● Assigned task
When you copy the listing, skip the images and return each line verbatim.

● Supplied information
────────────────────────────────────────
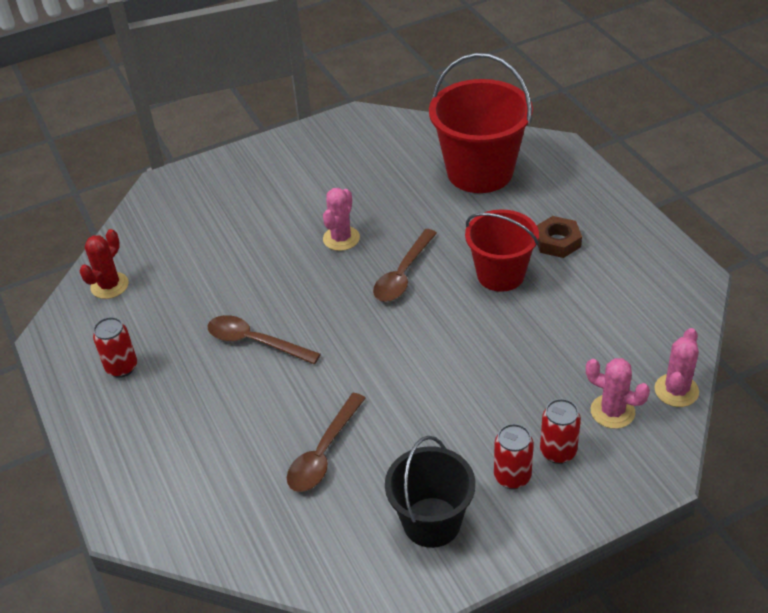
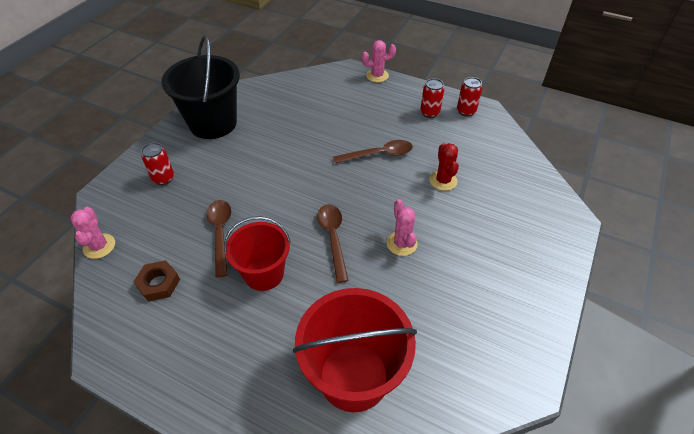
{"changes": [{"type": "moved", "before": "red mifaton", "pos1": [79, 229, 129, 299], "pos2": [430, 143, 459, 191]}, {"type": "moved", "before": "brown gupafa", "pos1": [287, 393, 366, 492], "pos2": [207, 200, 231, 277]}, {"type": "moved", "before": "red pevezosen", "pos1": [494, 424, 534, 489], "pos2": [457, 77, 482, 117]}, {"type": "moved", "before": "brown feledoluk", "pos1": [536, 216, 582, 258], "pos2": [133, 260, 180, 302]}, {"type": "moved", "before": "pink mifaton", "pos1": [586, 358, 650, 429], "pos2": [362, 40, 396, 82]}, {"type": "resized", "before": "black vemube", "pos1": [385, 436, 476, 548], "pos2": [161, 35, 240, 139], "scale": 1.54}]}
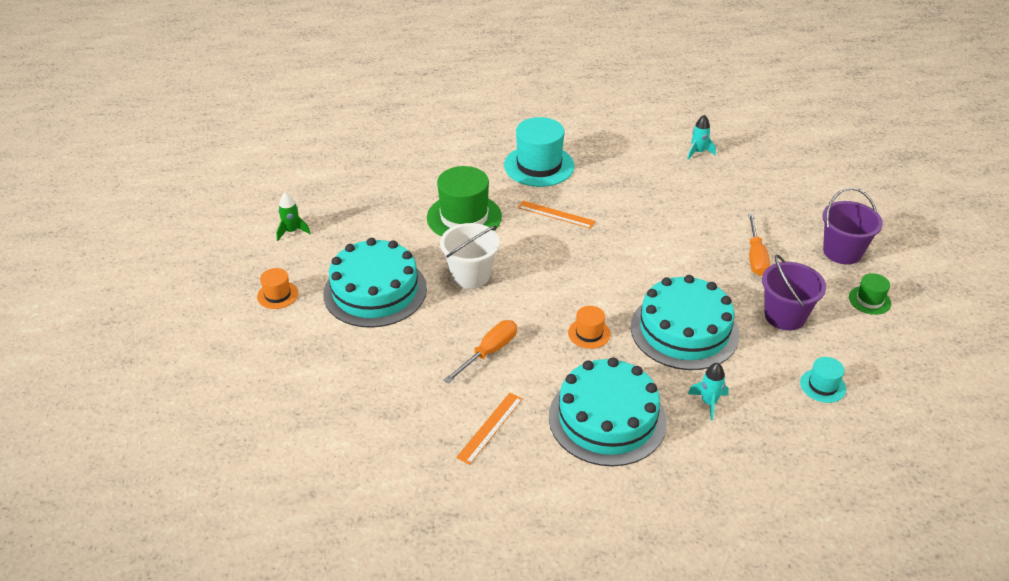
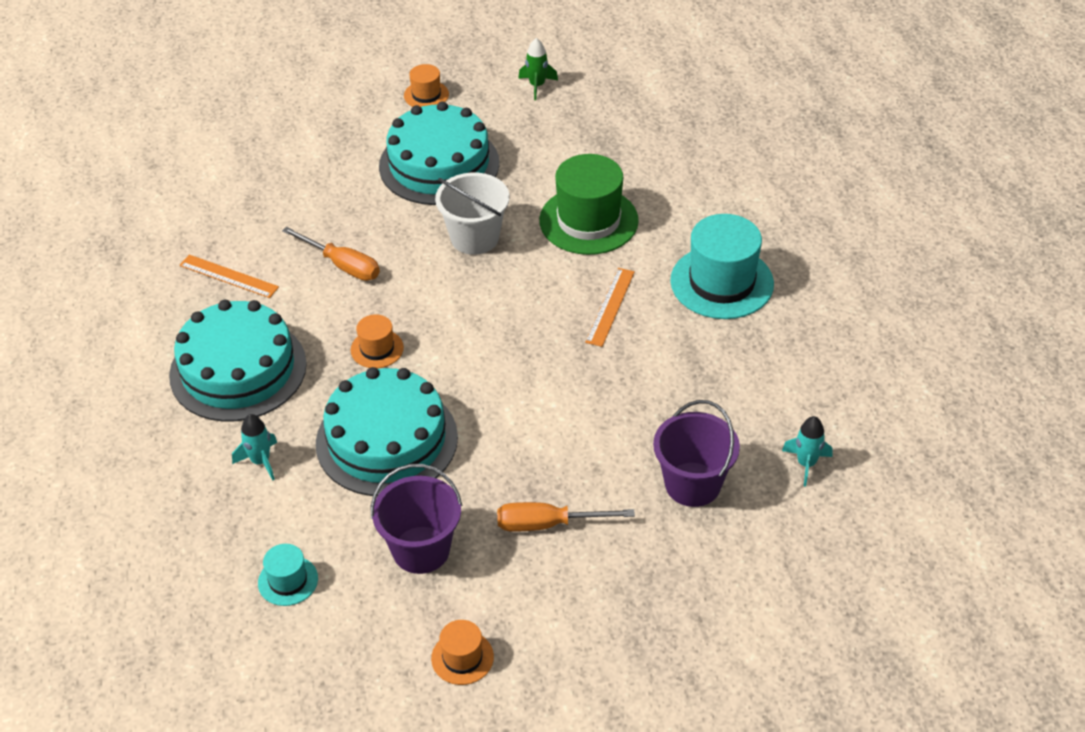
{"changes": [{"type": "moved", "before": "purple vemube", "pos1": [822, 188, 883, 265], "pos2": [653, 400, 740, 507]}, {"type": "recoloured", "before": "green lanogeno", "after": "orange lanogeno", "pos1": [849, 273, 891, 315], "pos2": [431, 620, 494, 685]}]}
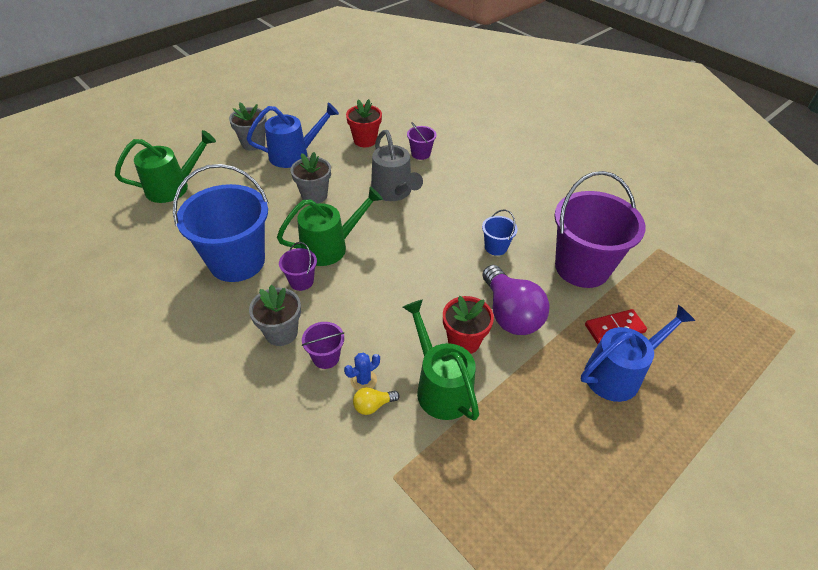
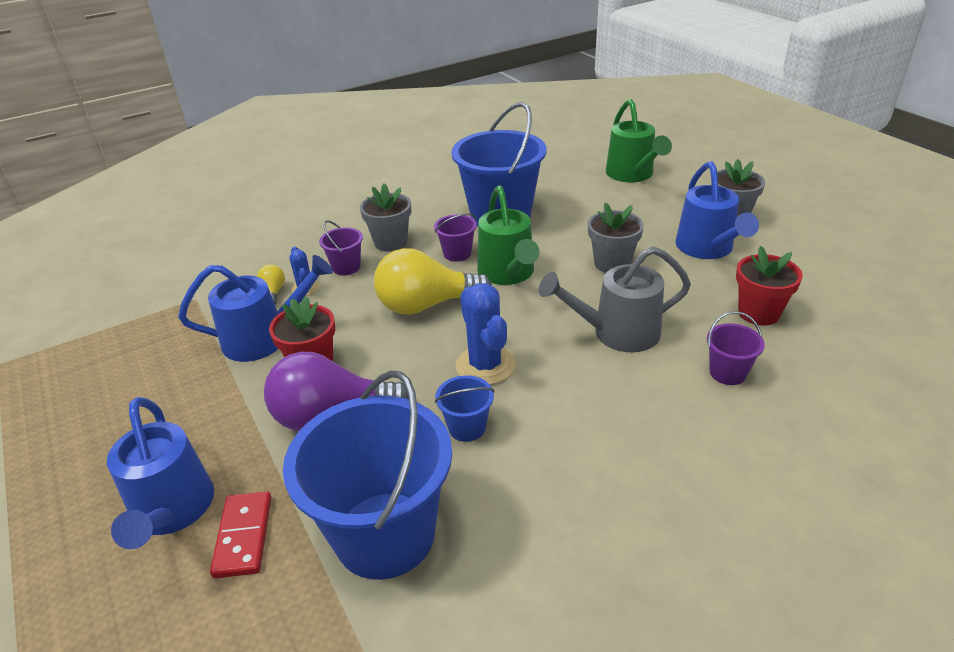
{"changes": [{"type": "added", "after": "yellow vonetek", "pos2": [374, 248, 492, 315]}, {"type": "added", "after": "blue mifaton", "pos2": [456, 283, 515, 385]}, {"type": "recoloured", "before": "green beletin", "after": "blue beletin", "pos1": [403, 299, 479, 421], "pos2": [178, 255, 333, 362]}, {"type": "recoloured", "before": "purple vemube", "after": "blue vemube", "pos1": [554, 171, 646, 288], "pos2": [283, 370, 452, 580]}]}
────────────────────────────────────────
● Finished exercise
{"changes": [{"type": "moved", "before": "red mifaton", "pos1": [79, 229, 129, 299], "pos2": [430, 143, 459, 191]}, {"type": "moved", "before": "brown gupafa", "pos1": [287, 393, 366, 492], "pos2": [207, 200, 231, 277]}, {"type": "moved", "before": "red pevezosen", "pos1": [494, 424, 534, 489], "pos2": [457, 77, 482, 117]}, {"type": "moved", "before": "brown feledoluk", "pos1": [536, 216, 582, 258], "pos2": [133, 260, 180, 302]}, {"type": "moved", "before": "pink mifaton", "pos1": [586, 358, 650, 429], "pos2": [362, 40, 396, 82]}, {"type": "resized", "before": "black vemube", "pos1": [385, 436, 476, 548], "pos2": [161, 35, 240, 139], "scale": 1.54}]}
{"changes": [{"type": "moved", "before": "purple vemube", "pos1": [822, 188, 883, 265], "pos2": [653, 400, 740, 507]}, {"type": "recoloured", "before": "green lanogeno", "after": "orange lanogeno", "pos1": [849, 273, 891, 315], "pos2": [431, 620, 494, 685]}]}
{"changes": [{"type": "added", "after": "yellow vonetek", "pos2": [374, 248, 492, 315]}, {"type": "added", "after": "blue mifaton", "pos2": [456, 283, 515, 385]}, {"type": "recoloured", "before": "green beletin", "after": "blue beletin", "pos1": [403, 299, 479, 421], "pos2": [178, 255, 333, 362]}, {"type": "recoloured", "before": "purple vemube", "after": "blue vemube", "pos1": [554, 171, 646, 288], "pos2": [283, 370, 452, 580]}]}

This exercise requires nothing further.